Records to use START

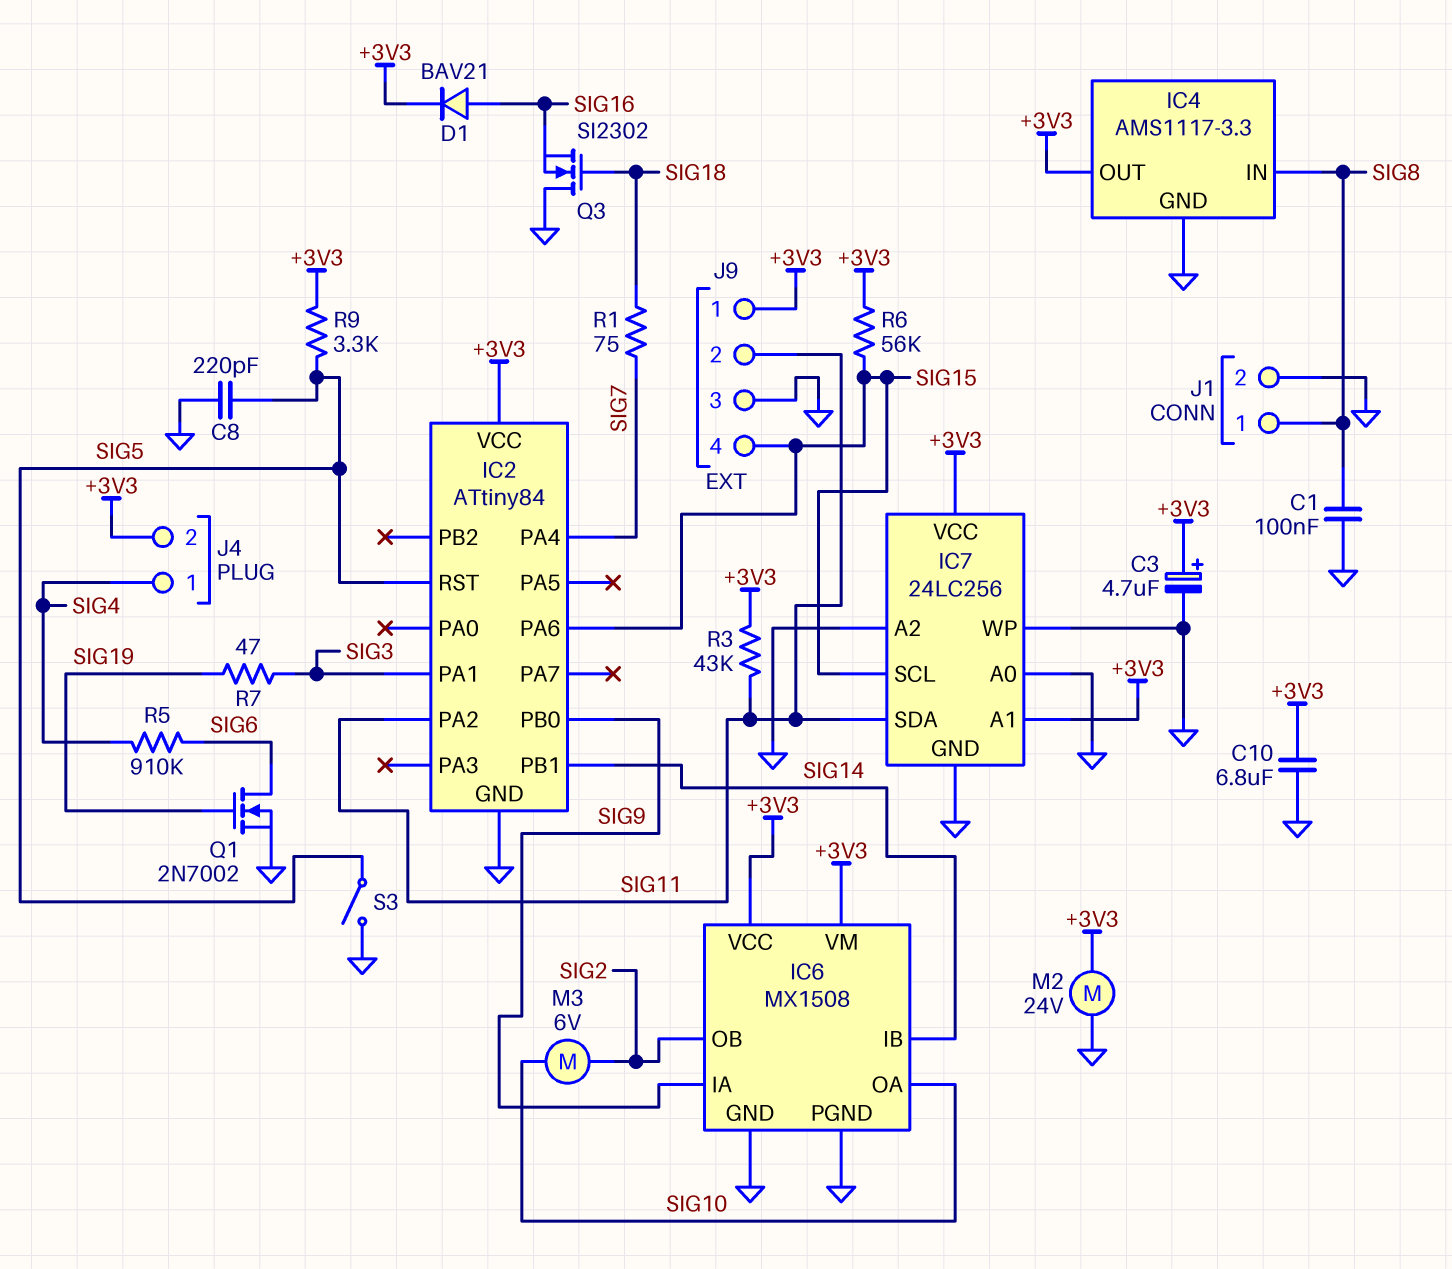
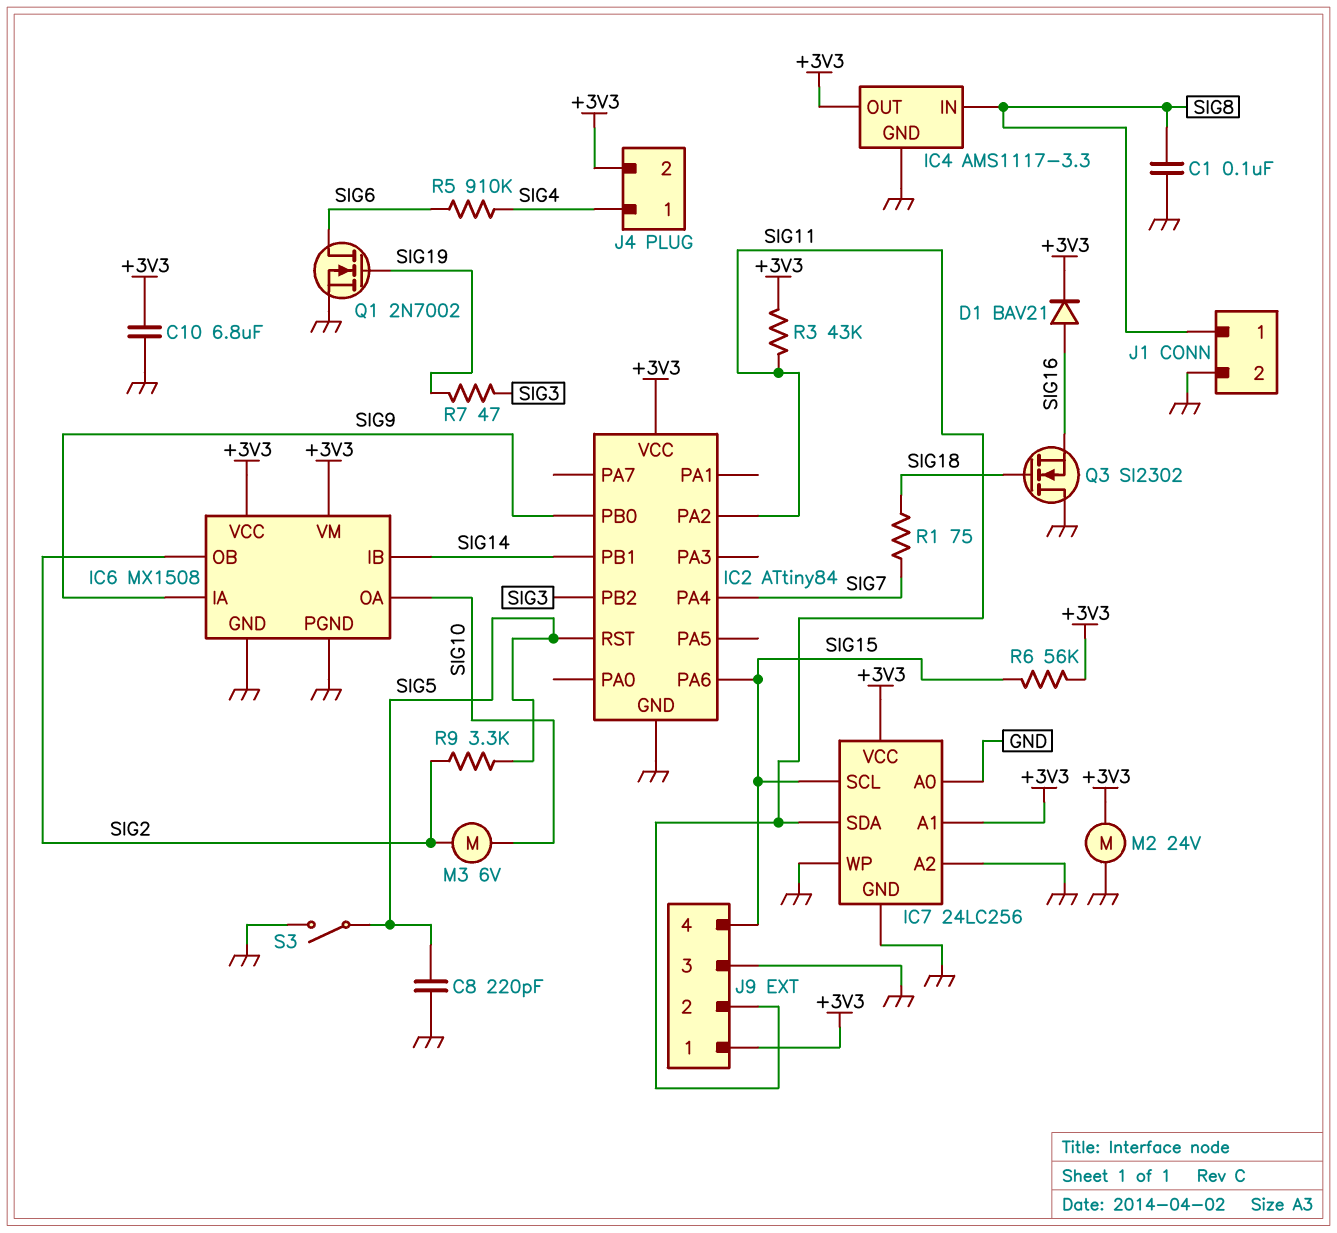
C3: 4.7uF (plus +3V3, minus GND) -> none
IC2 pin PA1: SIG3 -> none
IC2 pin PB2: none -> SIG3
R9: 3.3k (+3V3, SIG5) -> 3.3k (SIG2, SIG5)

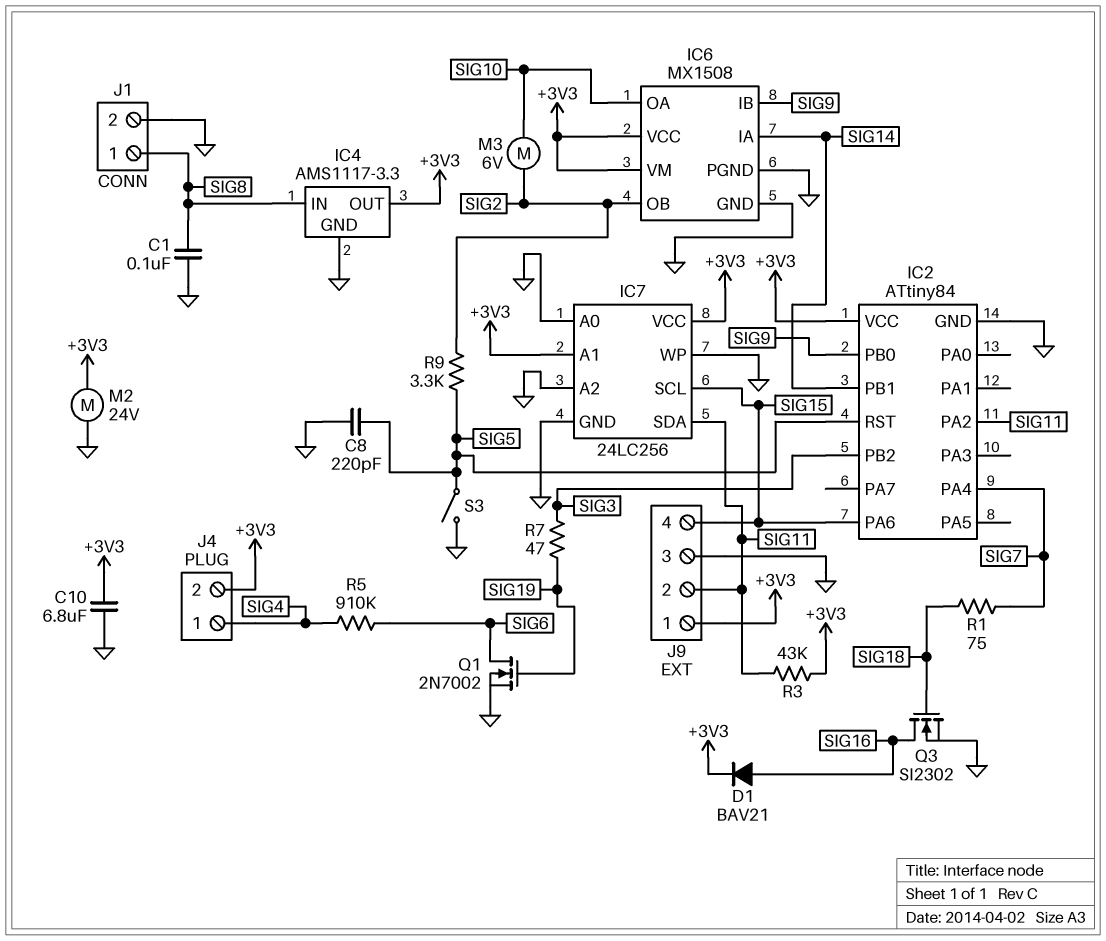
IC6 pin IA: SIG9 -> SIG14
IC6 pin IB: SIG14 -> SIG9
Q3: NMOS SI2302 (G SIG18, D GND, S SIG16) -> NMOS SI2302 (G SIG18, D SIG16, S GND)
R6: 56k (+3V3, SIG15) -> none

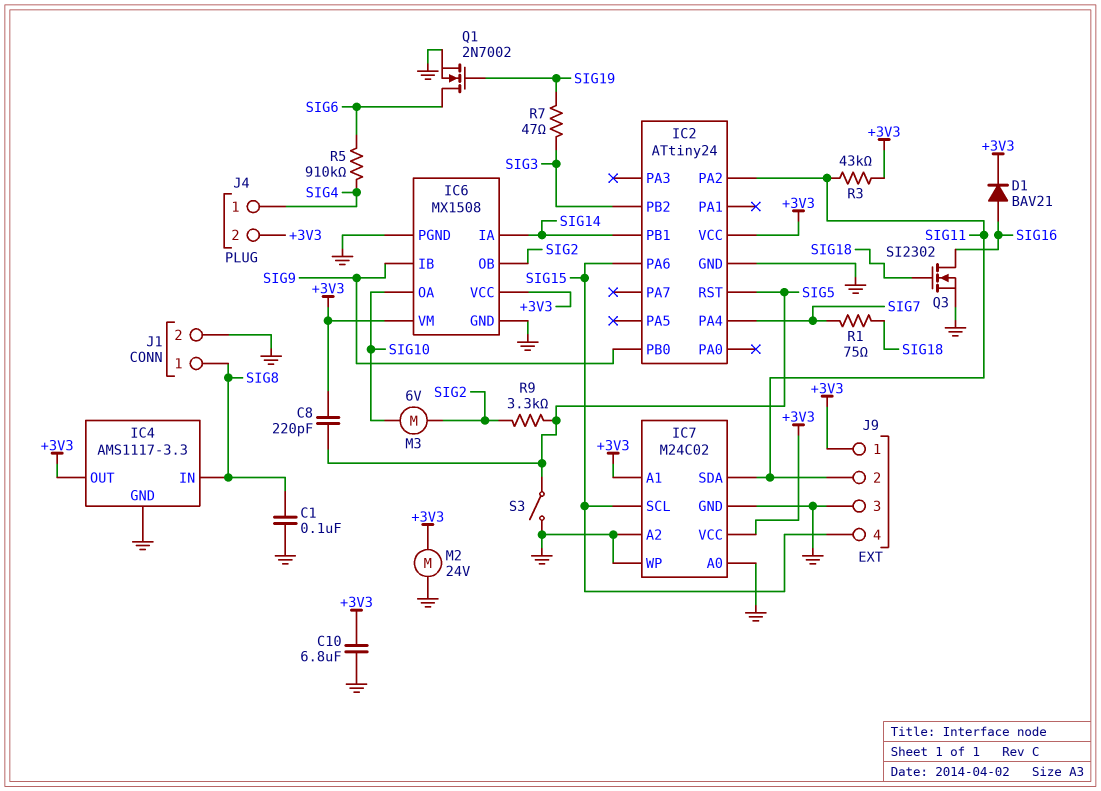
C8: 220pF (GND, SIG5) -> 220pF (+3V3, SIG5)
IC2: ATtiny84 -> ATtiny24
IC7: 24LC256 -> M24C02

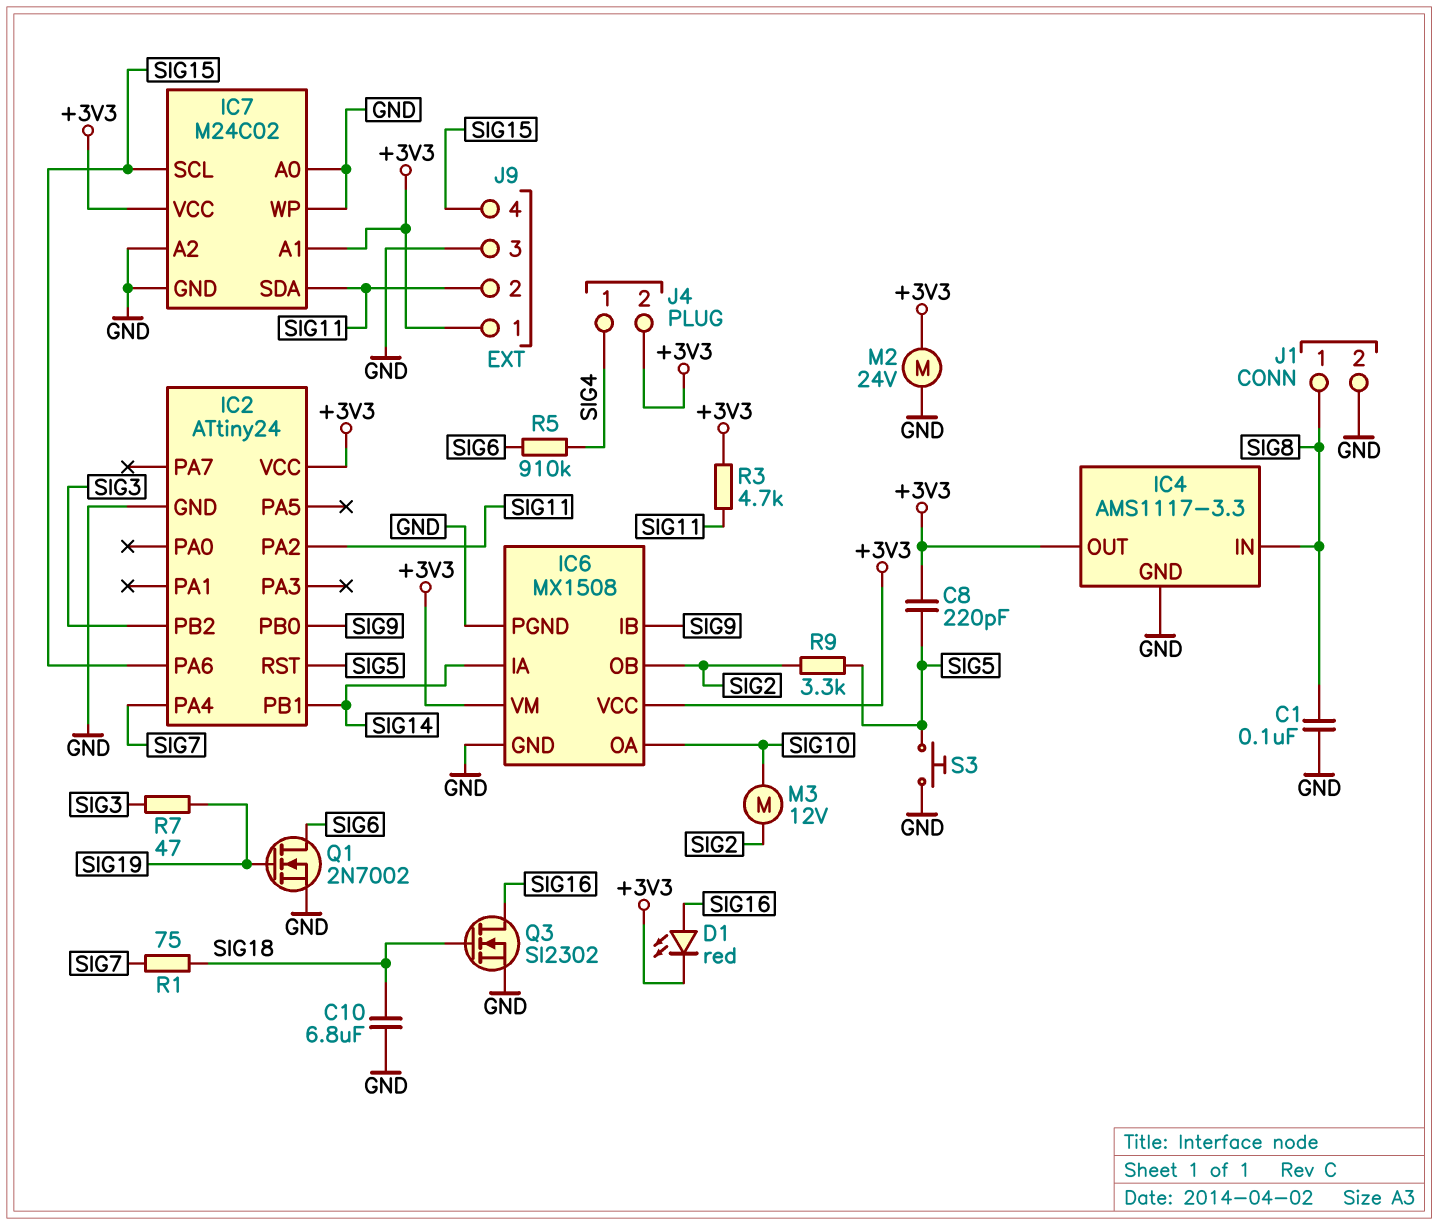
C10: 6.8uF (+3V3, GND) -> 6.8uF (GND, SIG18)
D1: diode BAV21 (A SIG16, K +3V3) -> LED red (A SIG16, K +3V3)
M3: motor 6V (SIG2, SIG10) -> motor 12V (SIG2, SIG10)
R3: 43k (+3V3, SIG11) -> 4.7k (+3V3, SIG11)
S3: switch (GND, SIG5) -> button (GND, SIG5)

Records to use END

# [Exercise description]
Each line above should be set down exactly as written, with pictures excluded.

# [Solution]
C3: 4.7uF (plus +3V3, minus GND) -> none
IC2 pin PA1: SIG3 -> none
IC2 pin PB2: none -> SIG3
R9: 3.3k (+3V3, SIG5) -> 3.3k (SIG2, SIG5)

IC6 pin IA: SIG9 -> SIG14
IC6 pin IB: SIG14 -> SIG9
Q3: NMOS SI2302 (G SIG18, D GND, S SIG16) -> NMOS SI2302 (G SIG18, D SIG16, S GND)
R6: 56k (+3V3, SIG15) -> none

C8: 220pF (GND, SIG5) -> 220pF (+3V3, SIG5)
IC2: ATtiny84 -> ATtiny24
IC7: 24LC256 -> M24C02

C10: 6.8uF (+3V3, GND) -> 6.8uF (GND, SIG18)
D1: diode BAV21 (A SIG16, K +3V3) -> LED red (A SIG16, K +3V3)
M3: motor 6V (SIG2, SIG10) -> motor 12V (SIG2, SIG10)
R3: 43k (+3V3, SIG11) -> 4.7k (+3V3, SIG11)
S3: switch (GND, SIG5) -> button (GND, SIG5)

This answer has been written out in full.